■ Task brief ■
Say how many lines in the following data hold the word "moved". Write nothing but that number.

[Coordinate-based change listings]
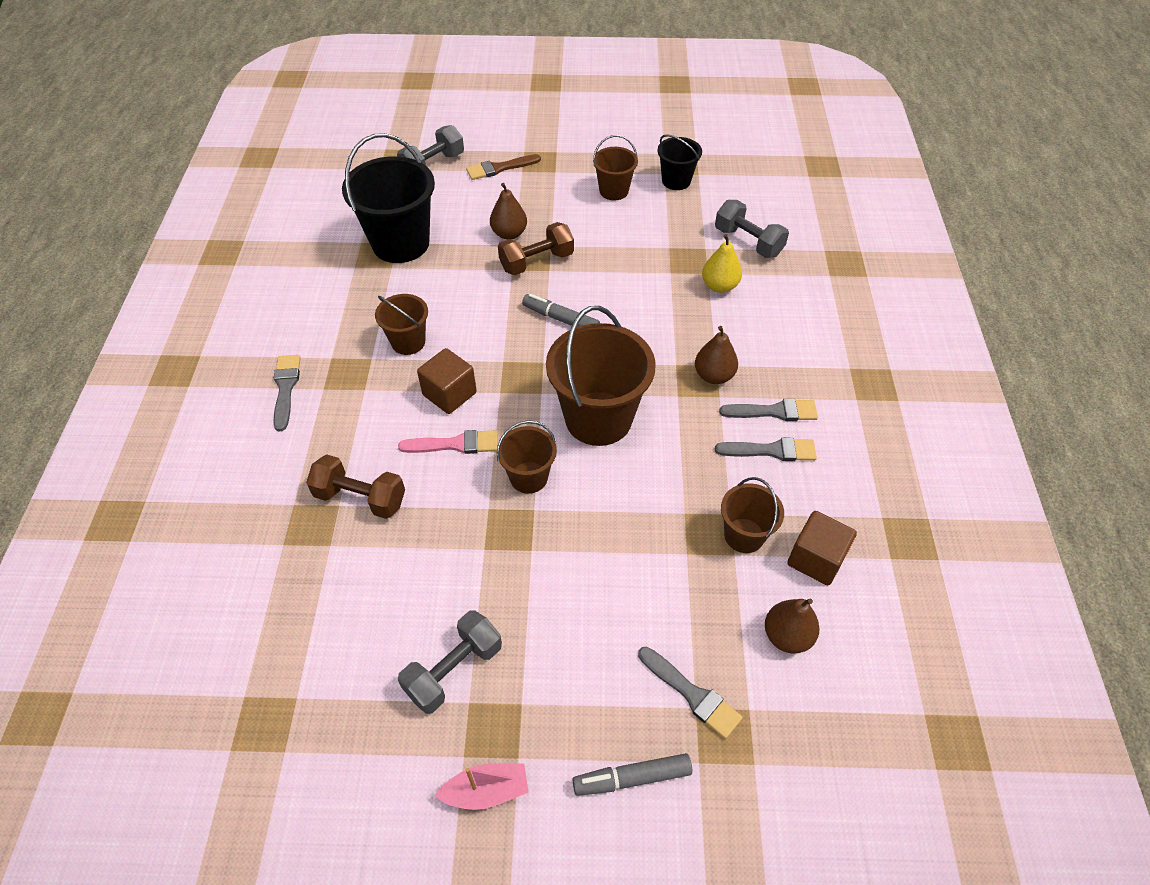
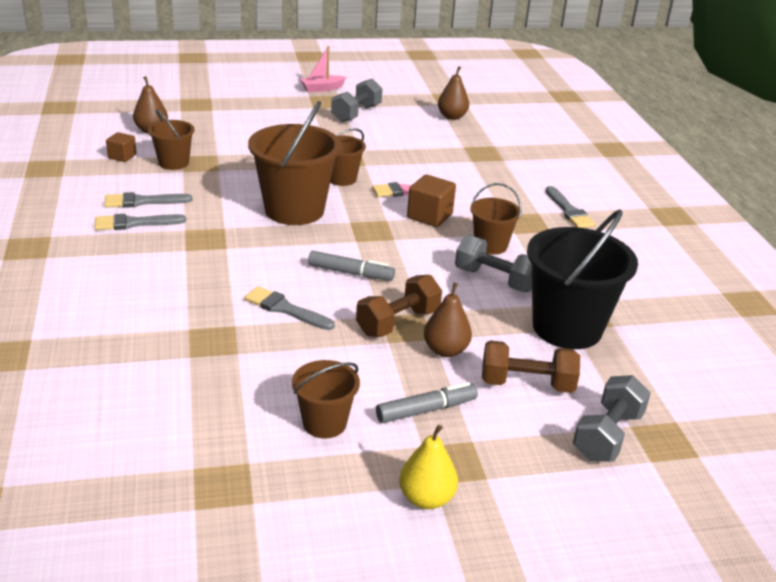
camera: 165 degrees right, 20 degrees down
brown dumbbell [306,455,405,519] -> brown dumbbell moved to [482,340,580,393]
brown brush [466,154,541,180] -> none
grey marker [572,753,693,796] -> grey marker moved to [376,382,478,423]
grey brush [638,646,743,739] -> grey brush moved to [244,286,335,330]
black bucket [657,134,702,190] -> none
brown pear [695,326,738,384] -> brown pear moved to [438,66,469,120]
yellow pear [702,234,742,293] -> yellow pear moved to [399,425,458,509]
grey dumbbell [715,200,789,258] -> grey dumbbell moved to [455,235,532,292]
brown cube [787,511,857,585] -> brown cube [106,132,137,162], size x0.63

■ Your response ■
6